▶ [Objective]: Pick out every line of the records below that contains the string "appoggiatura", and copy each one.
-- Begin Information provided --
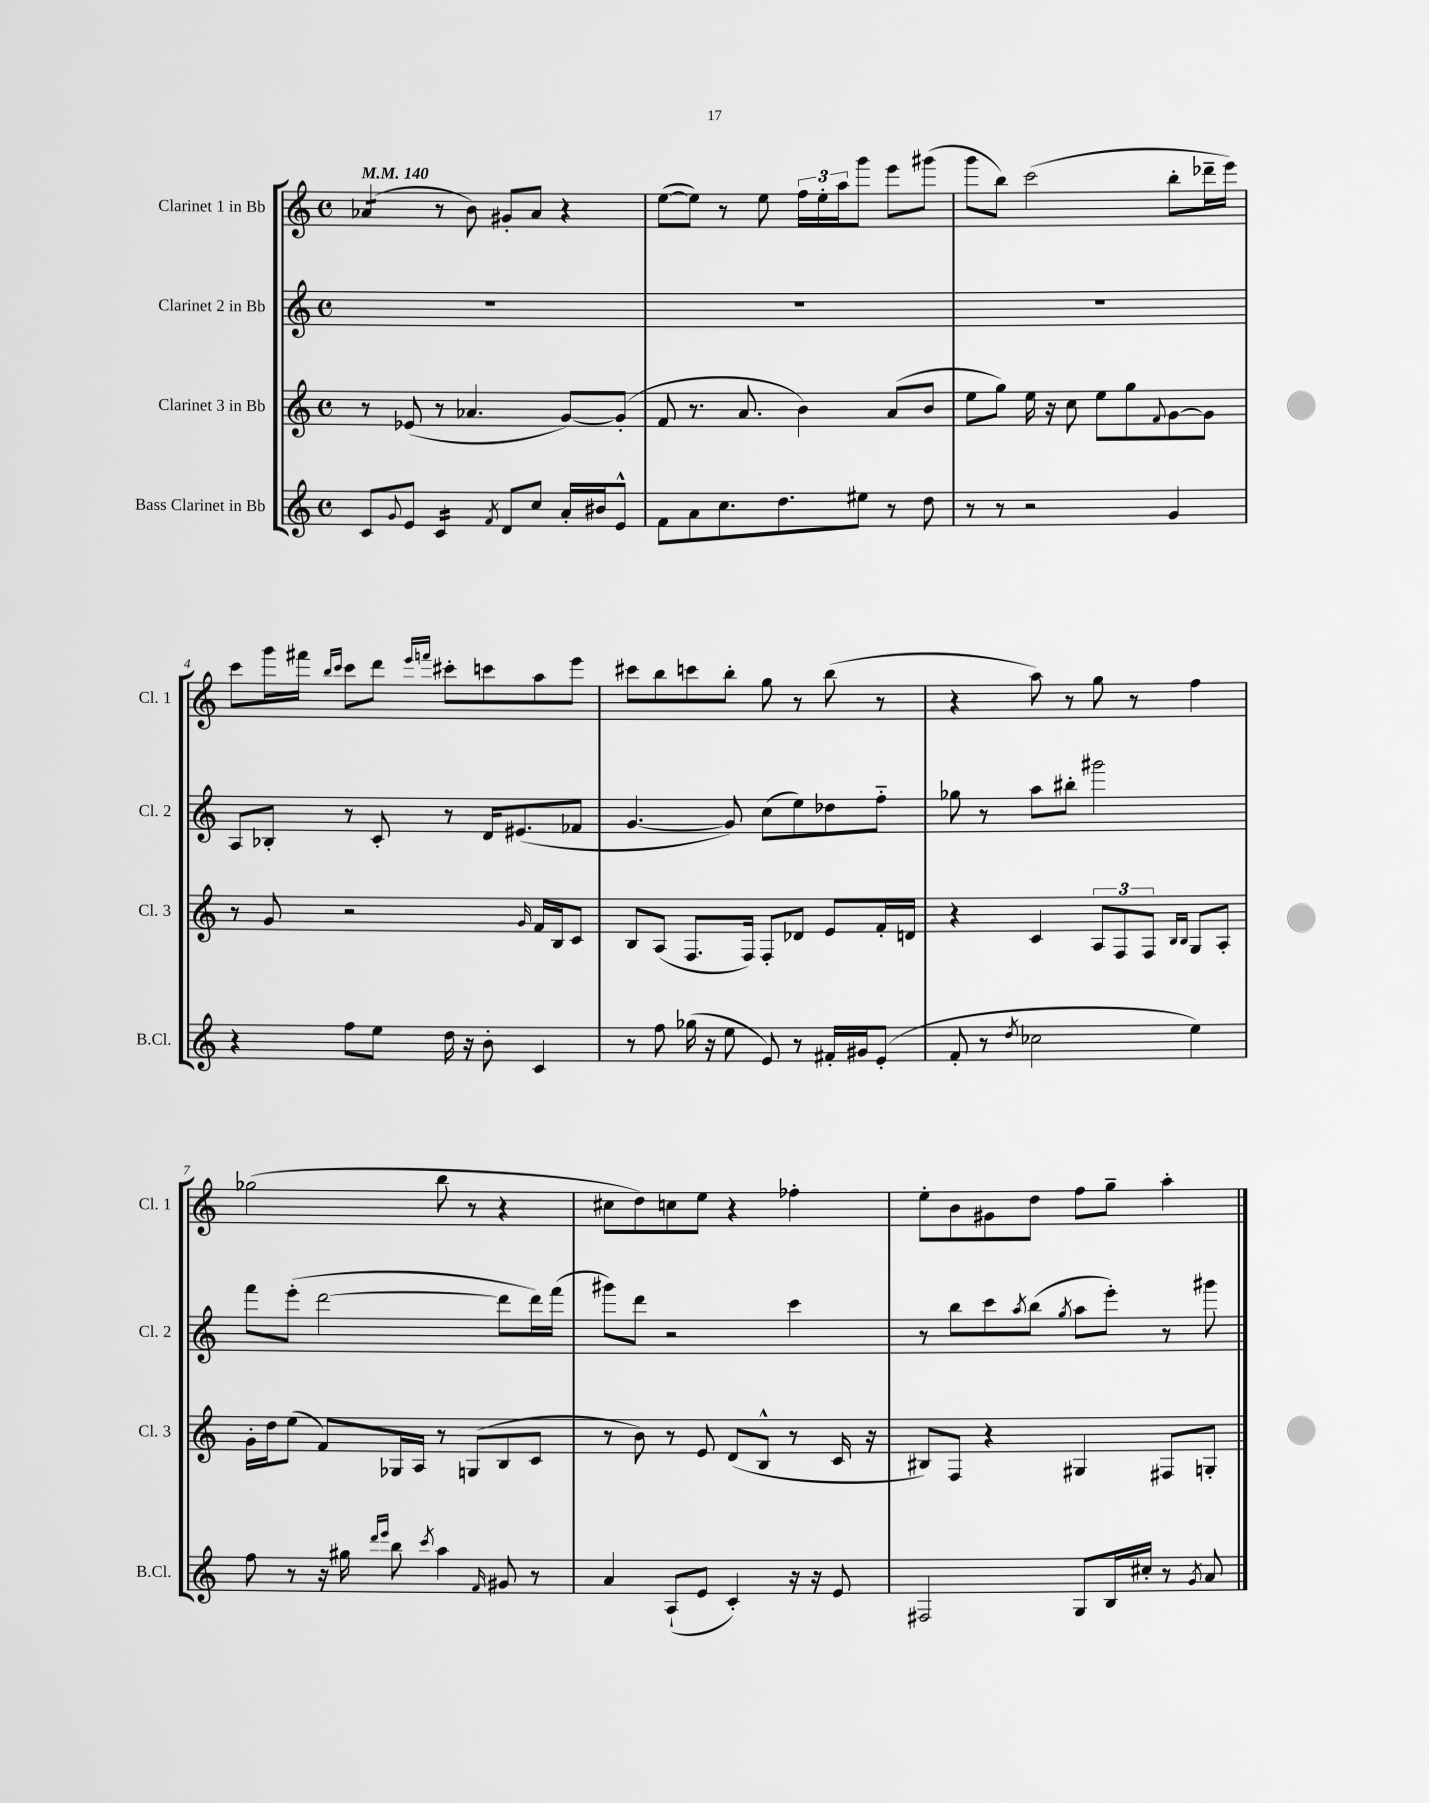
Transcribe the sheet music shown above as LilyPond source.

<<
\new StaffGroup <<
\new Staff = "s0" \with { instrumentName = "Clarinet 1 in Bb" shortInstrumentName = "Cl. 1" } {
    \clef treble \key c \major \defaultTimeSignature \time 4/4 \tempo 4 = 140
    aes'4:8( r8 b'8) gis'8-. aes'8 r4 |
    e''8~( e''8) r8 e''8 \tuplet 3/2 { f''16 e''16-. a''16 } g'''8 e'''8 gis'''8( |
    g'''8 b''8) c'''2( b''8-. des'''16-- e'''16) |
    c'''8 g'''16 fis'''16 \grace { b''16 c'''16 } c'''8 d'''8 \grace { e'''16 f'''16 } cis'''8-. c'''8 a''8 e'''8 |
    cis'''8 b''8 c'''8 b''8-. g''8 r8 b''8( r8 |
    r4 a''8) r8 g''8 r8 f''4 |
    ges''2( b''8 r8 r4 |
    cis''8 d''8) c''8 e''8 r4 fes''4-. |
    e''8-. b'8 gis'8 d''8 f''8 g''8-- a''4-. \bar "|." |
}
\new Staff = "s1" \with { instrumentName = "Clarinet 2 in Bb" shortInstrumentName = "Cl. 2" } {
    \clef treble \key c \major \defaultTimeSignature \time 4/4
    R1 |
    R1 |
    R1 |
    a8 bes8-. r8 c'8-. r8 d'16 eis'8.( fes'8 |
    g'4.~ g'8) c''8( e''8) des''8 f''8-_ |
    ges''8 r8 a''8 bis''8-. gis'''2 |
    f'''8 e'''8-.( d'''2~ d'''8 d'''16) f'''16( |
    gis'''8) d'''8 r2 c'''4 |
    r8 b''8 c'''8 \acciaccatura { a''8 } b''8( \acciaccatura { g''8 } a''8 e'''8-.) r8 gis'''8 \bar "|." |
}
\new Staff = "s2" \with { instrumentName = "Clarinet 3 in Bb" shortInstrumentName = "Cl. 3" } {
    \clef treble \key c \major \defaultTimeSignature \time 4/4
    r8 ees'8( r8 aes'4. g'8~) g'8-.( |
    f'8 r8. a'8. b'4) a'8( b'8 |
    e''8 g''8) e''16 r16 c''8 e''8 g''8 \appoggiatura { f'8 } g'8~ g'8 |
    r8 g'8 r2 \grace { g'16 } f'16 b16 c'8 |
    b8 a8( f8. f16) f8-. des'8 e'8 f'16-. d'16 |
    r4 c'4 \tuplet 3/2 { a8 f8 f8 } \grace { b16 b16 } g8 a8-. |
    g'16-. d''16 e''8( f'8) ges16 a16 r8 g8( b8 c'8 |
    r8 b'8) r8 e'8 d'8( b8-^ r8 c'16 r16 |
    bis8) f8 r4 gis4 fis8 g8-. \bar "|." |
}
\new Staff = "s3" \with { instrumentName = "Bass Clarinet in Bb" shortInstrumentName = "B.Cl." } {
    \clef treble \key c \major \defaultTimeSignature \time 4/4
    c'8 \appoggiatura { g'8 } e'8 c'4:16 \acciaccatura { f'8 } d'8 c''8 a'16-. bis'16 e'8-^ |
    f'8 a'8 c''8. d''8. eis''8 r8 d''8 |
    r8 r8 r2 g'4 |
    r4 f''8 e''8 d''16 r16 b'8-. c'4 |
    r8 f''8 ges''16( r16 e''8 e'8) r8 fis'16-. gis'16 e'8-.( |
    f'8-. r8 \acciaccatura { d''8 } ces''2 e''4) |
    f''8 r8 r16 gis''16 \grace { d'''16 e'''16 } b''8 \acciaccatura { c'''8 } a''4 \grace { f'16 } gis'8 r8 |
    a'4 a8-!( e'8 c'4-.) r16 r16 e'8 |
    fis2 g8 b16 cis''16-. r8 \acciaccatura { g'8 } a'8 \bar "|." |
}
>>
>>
-- End Information provided --
▶ [The answer]:
    e''8 g''8) e''16 r16 c''8 e''8 g''8 \appoggiatura { f'8 } g'8~ g'8 |
    c'8 \appoggiatura { g'8 } e'8 c'4:16 \acciaccatura { f'8 } d'8 c''8 a'16-. bis'16 e'8-^ |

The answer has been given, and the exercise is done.